[Recorded data Boundary: Start]
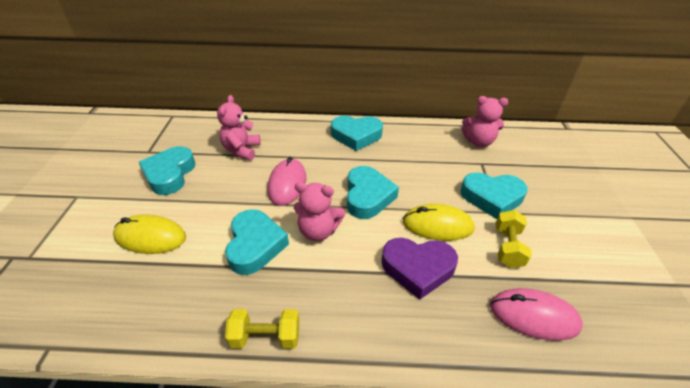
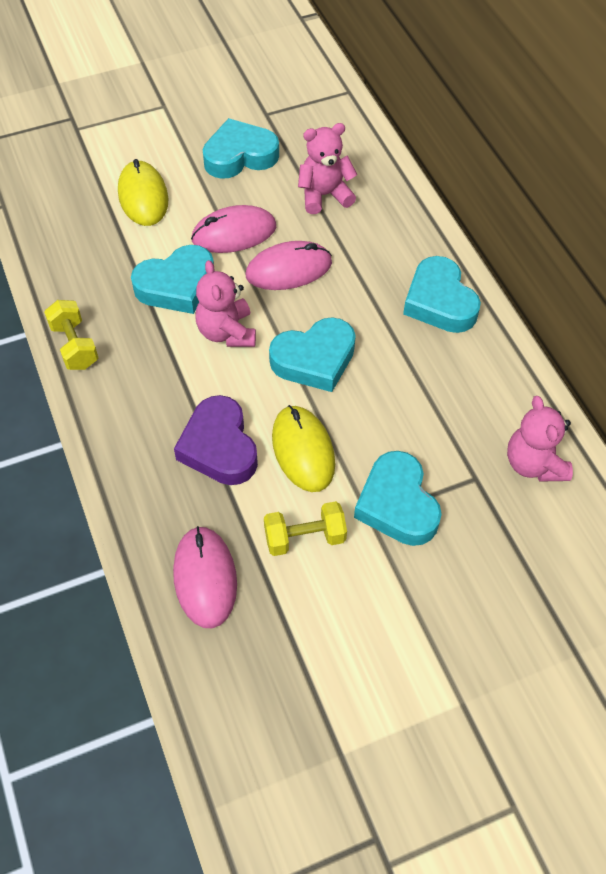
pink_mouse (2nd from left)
[Recorded data Boundary: End]
[Recorded data Boundary: Start]
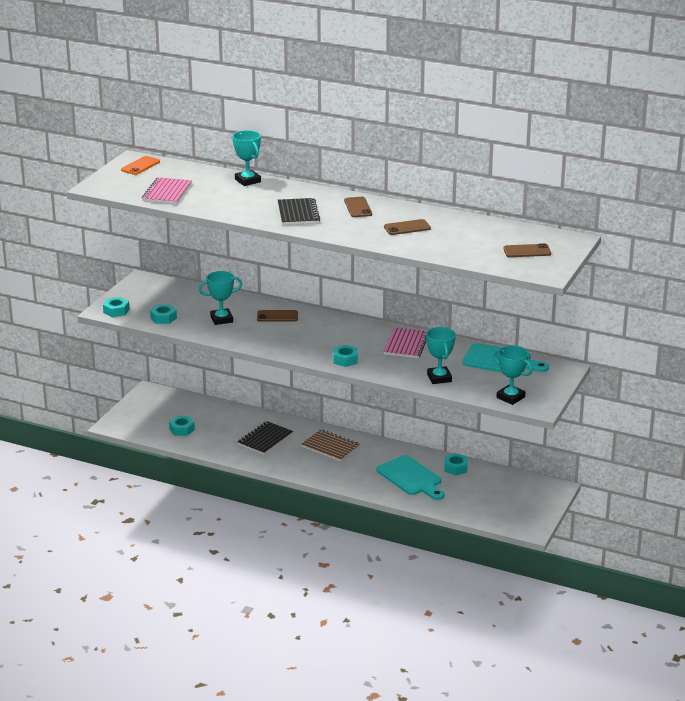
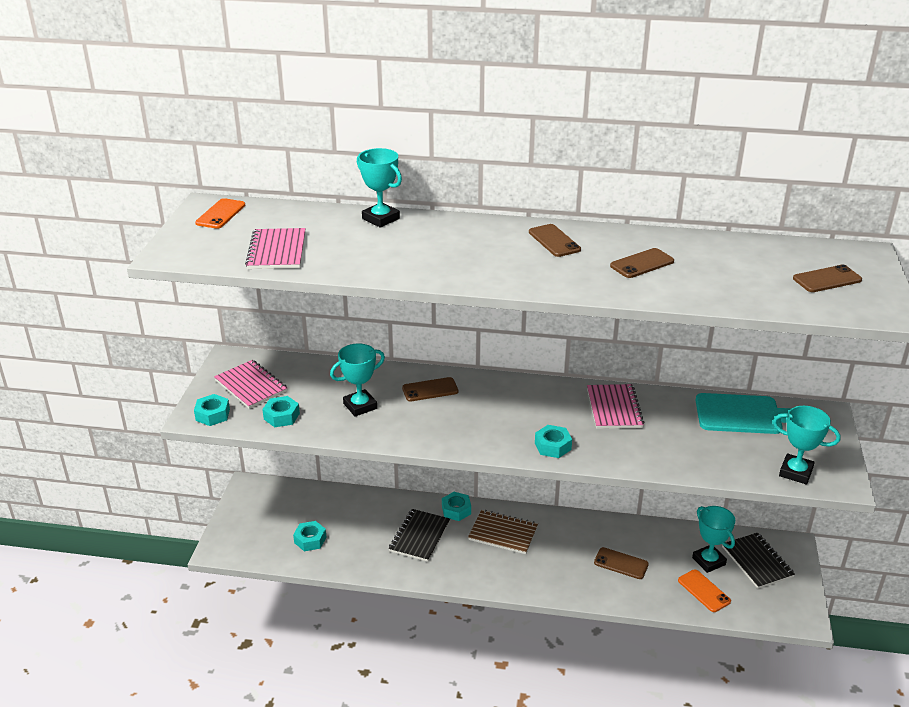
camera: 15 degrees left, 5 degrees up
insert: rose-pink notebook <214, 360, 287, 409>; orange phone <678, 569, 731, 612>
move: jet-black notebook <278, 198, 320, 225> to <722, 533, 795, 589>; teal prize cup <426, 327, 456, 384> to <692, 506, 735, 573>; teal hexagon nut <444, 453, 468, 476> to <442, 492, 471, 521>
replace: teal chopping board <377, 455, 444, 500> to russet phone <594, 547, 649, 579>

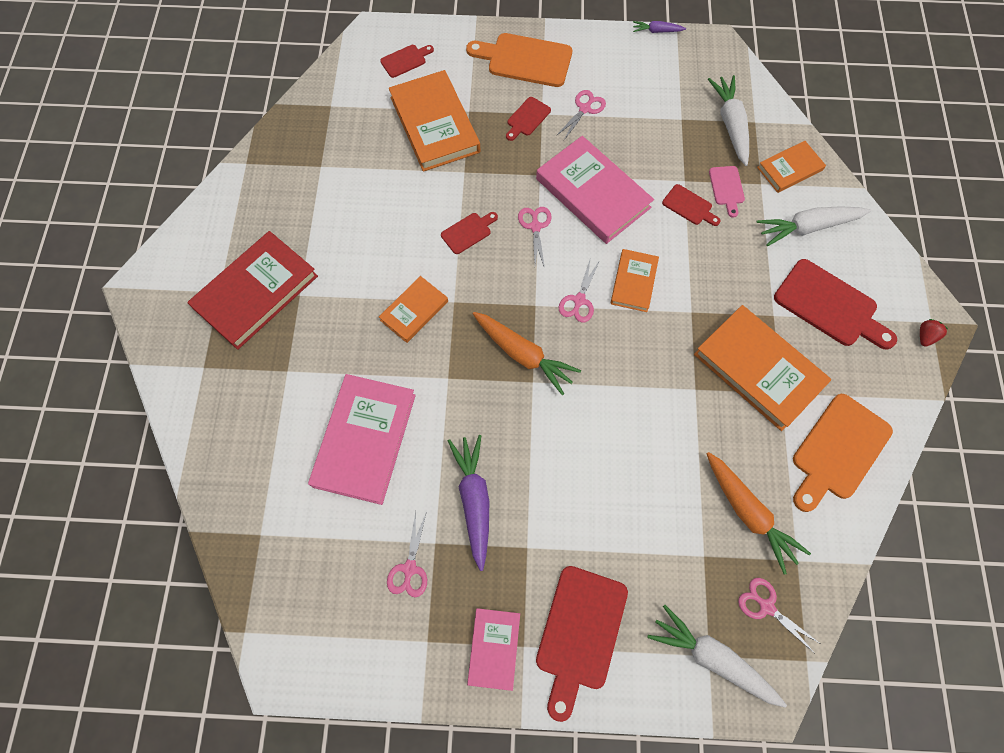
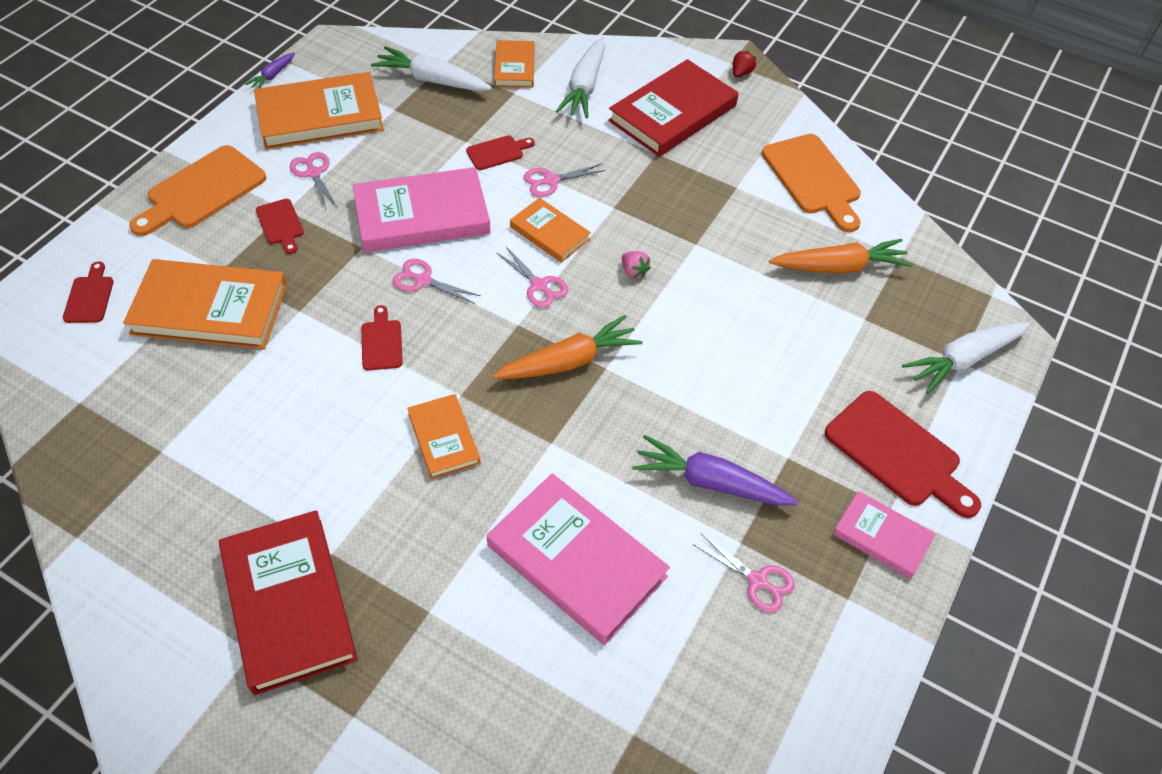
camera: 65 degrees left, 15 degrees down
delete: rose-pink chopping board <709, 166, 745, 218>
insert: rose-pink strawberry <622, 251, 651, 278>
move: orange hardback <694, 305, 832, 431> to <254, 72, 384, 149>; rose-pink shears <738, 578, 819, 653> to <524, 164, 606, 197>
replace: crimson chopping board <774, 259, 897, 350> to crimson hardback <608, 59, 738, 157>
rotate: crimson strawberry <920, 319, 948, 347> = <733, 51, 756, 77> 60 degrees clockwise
[Recorded data Boundary: End]
Your task:
Copy the entries above exactly, but only from the line holding "camera: 15 degrees left, 5 degrees up" through the line holding "move: jet-black notebook", both included.

Answer box:
camera: 15 degrees left, 5 degrees up
insert: rose-pink notebook <214, 360, 287, 409>; orange phone <678, 569, 731, 612>
move: jet-black notebook <278, 198, 320, 225> to <722, 533, 795, 589>; teal prize cup <426, 327, 456, 384> to <692, 506, 735, 573>; teal hexagon nut <444, 453, 468, 476> to <442, 492, 471, 521>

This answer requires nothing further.